_Task goal_.
Without including the pictures, copy each line below exactly as it reads.

[Source records]
════════════════════

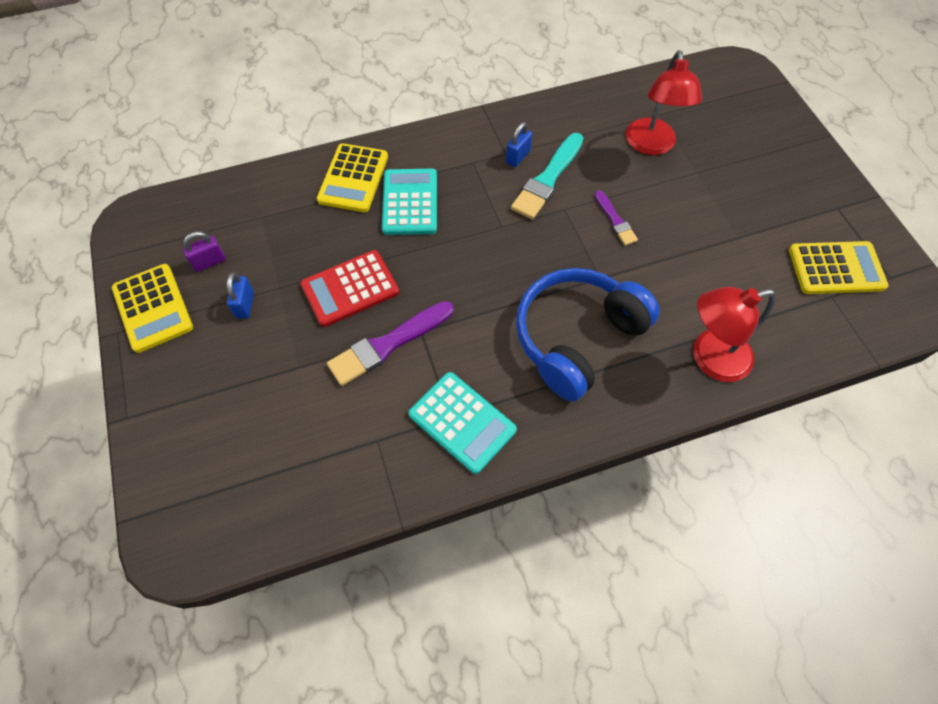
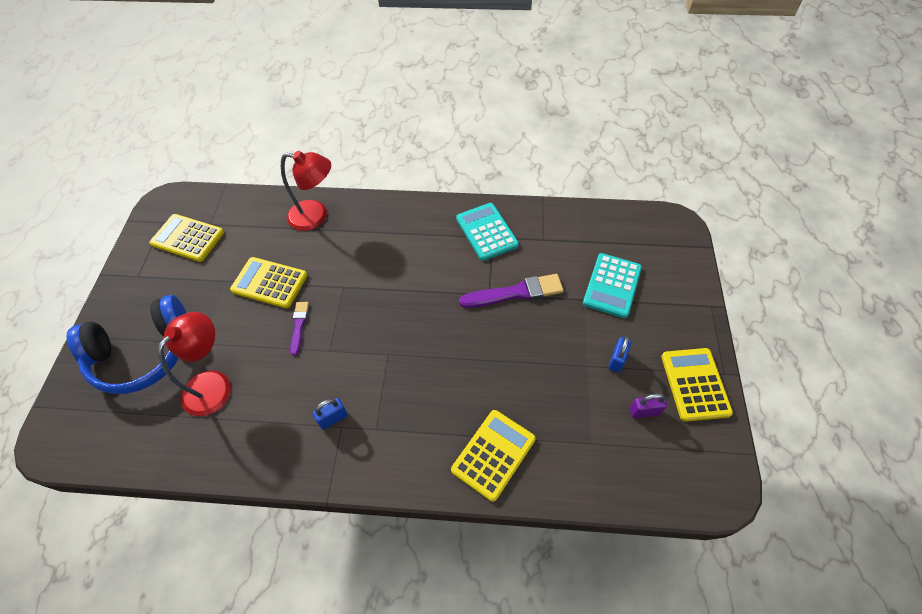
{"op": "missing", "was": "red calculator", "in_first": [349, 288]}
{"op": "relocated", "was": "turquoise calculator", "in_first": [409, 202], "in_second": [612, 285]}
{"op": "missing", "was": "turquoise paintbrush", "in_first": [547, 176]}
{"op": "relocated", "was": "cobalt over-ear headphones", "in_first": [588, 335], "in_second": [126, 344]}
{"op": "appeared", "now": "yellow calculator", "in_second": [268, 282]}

════════════════════

_Exercise solution_.
{"op": "missing", "was": "red calculator", "in_first": [349, 288]}
{"op": "relocated", "was": "turquoise calculator", "in_first": [409, 202], "in_second": [612, 285]}
{"op": "missing", "was": "turquoise paintbrush", "in_first": [547, 176]}
{"op": "relocated", "was": "cobalt over-ear headphones", "in_first": [588, 335], "in_second": [126, 344]}
{"op": "appeared", "now": "yellow calculator", "in_second": [268, 282]}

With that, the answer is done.